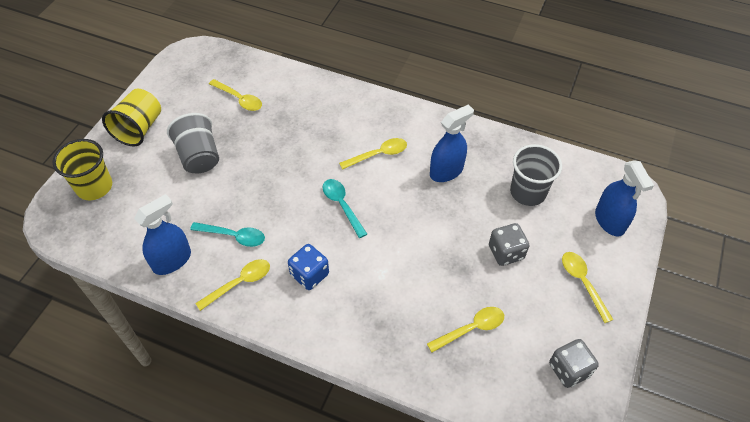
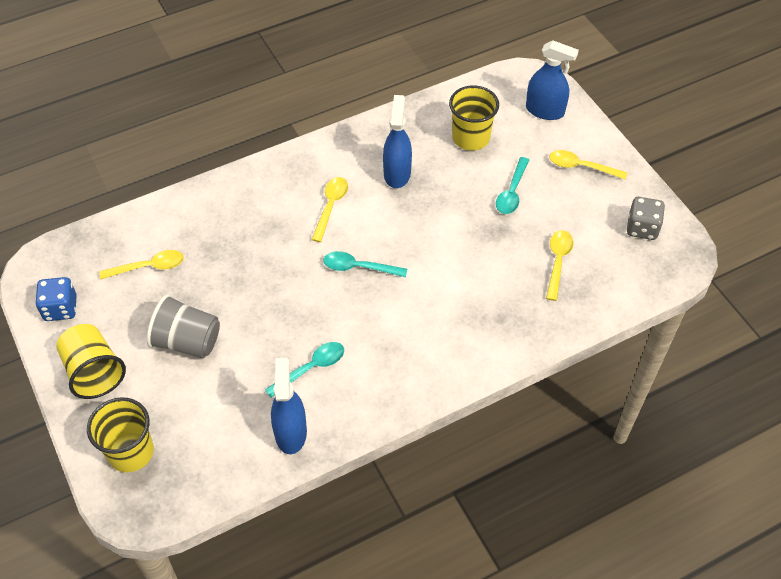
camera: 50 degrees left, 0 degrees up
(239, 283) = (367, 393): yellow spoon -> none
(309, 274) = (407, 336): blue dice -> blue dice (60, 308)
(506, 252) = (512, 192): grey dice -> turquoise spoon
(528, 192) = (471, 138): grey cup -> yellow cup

..........

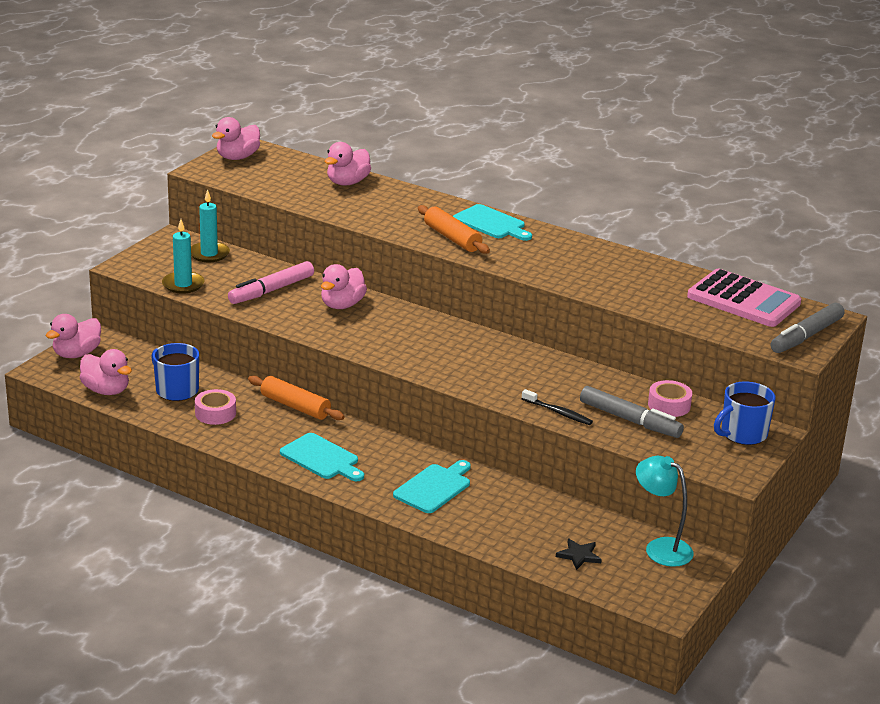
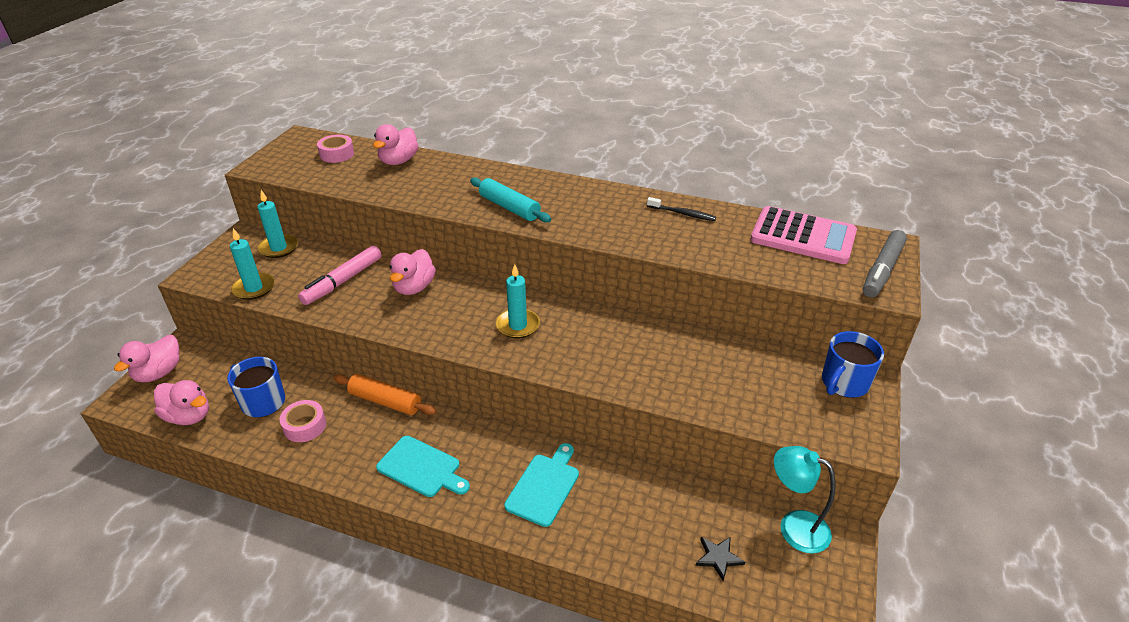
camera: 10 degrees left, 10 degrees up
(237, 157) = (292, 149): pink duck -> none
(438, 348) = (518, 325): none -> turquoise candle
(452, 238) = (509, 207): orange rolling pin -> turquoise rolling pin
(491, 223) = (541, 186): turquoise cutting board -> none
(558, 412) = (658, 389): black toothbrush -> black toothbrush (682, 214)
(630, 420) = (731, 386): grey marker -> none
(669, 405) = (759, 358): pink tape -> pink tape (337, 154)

..........

TASK ITEM
Using the material above, gather every line that includes "grey".

OUTPUT FOR THIS TASK
(506, 252) = (512, 192): grey dice -> turquoise spoon
(528, 192) = (471, 138): grey cup -> yellow cup
(630, 420) = (731, 386): grey marker -> none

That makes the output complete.